Source information
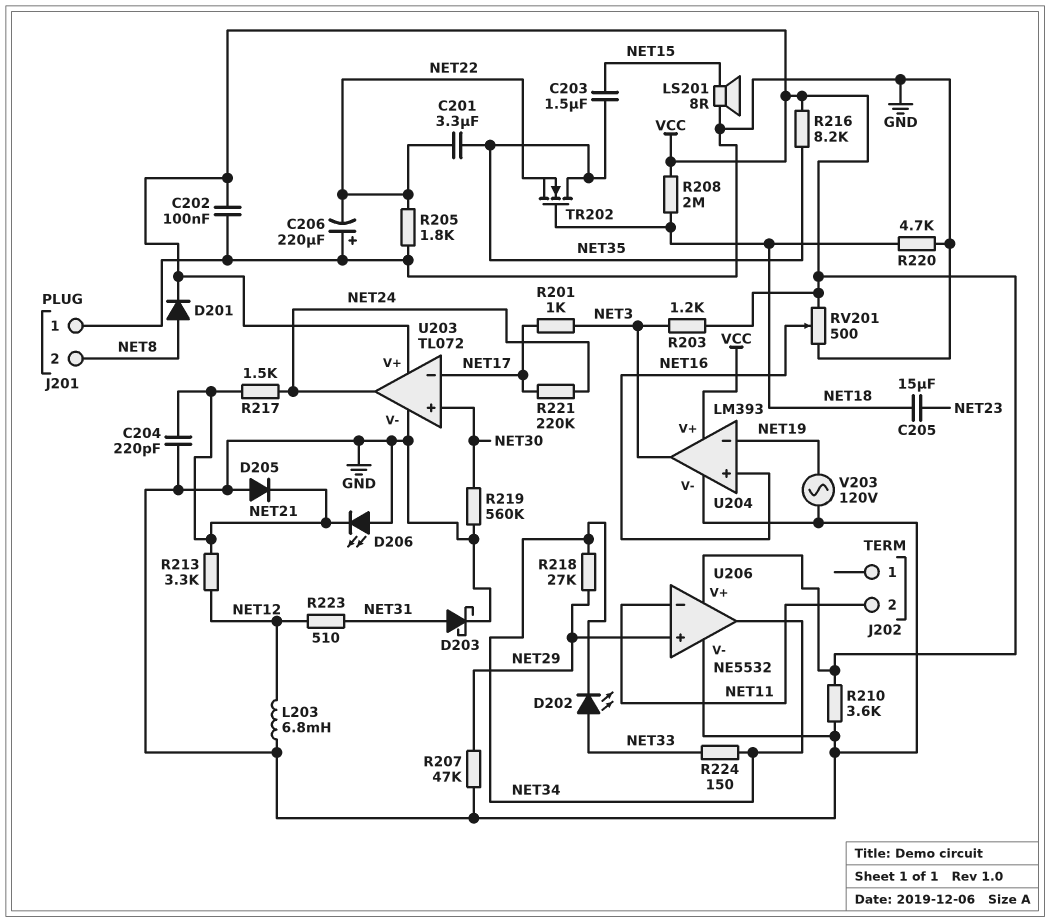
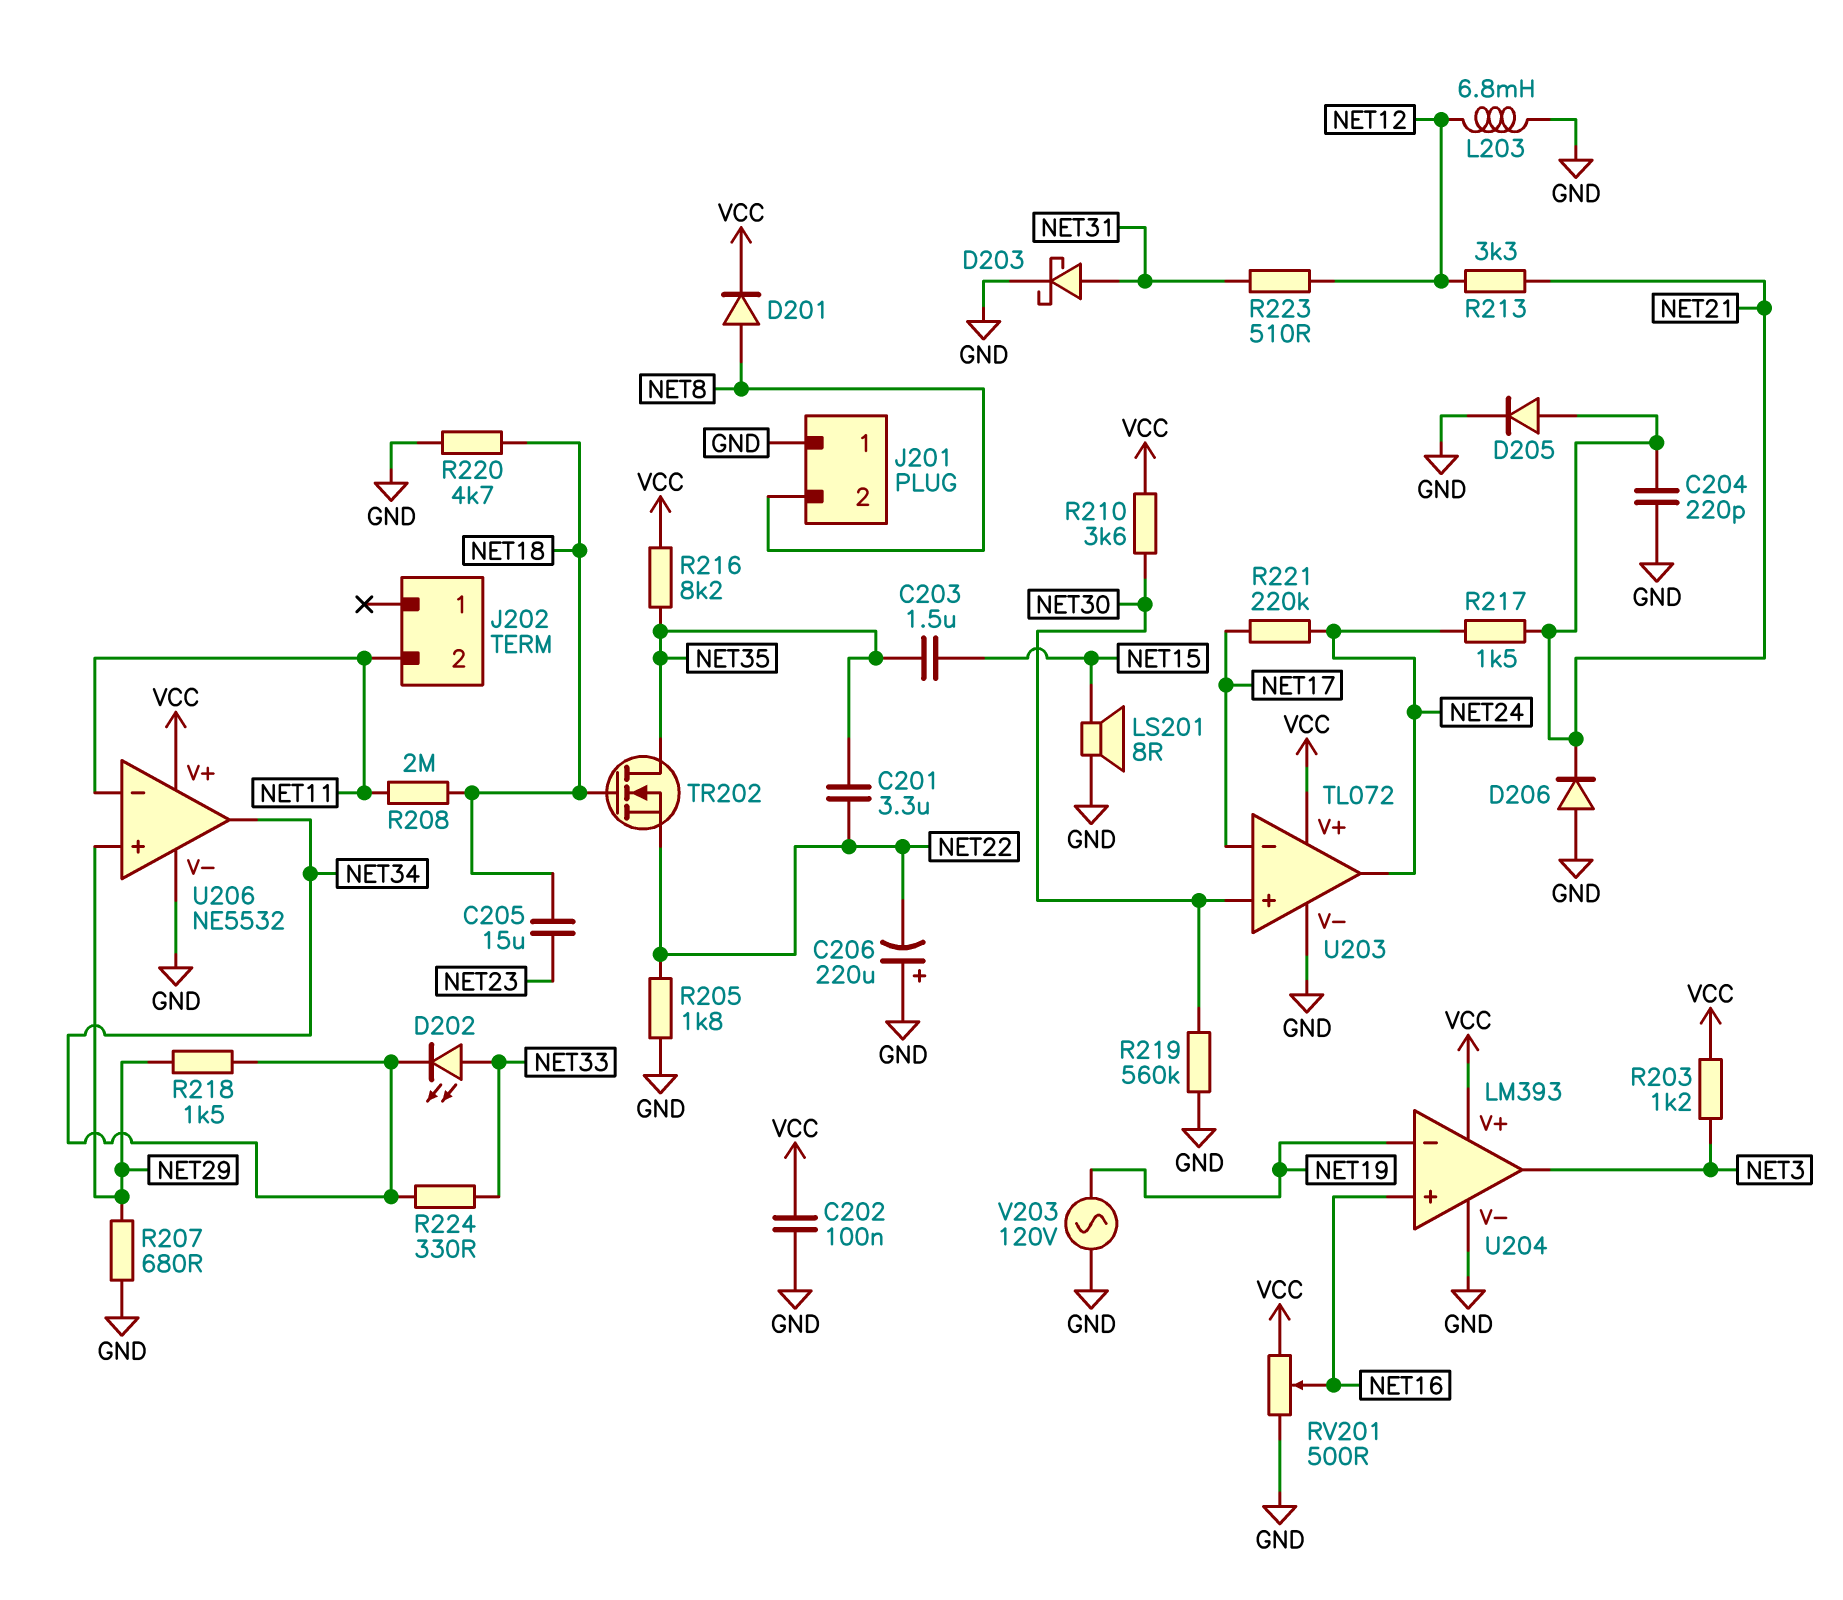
D205: diode (A GND, K NET21) -> diode (A NET21, K GND)
D206: LED (A GND, K NET21) -> diode (A GND, K NET21)
R201: 1k (NET3, NET17) -> none
R207: 47k (GND, NET29) -> 680 (GND, NET29)
R208: 2M (NET18, VCC) -> 2M (NET11, NET18)
R210: 3.6k (GND, VCC) -> 3.6k (NET30, VCC)
R218: 27k (NET29, NET34) -> 1.5k (NET29, NET34)
R224: 150 (NET33, NET34) -> 330 (NET33, NET34)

About this exercise
Print the whole listing above exactly, and keep every picture out of the copy.

Finished exercise
D205: diode (A GND, K NET21) -> diode (A NET21, K GND)
D206: LED (A GND, K NET21) -> diode (A GND, K NET21)
R201: 1k (NET3, NET17) -> none
R207: 47k (GND, NET29) -> 680 (GND, NET29)
R208: 2M (NET18, VCC) -> 2M (NET11, NET18)
R210: 3.6k (GND, VCC) -> 3.6k (NET30, VCC)
R218: 27k (NET29, NET34) -> 1.5k (NET29, NET34)
R224: 150 (NET33, NET34) -> 330 (NET33, NET34)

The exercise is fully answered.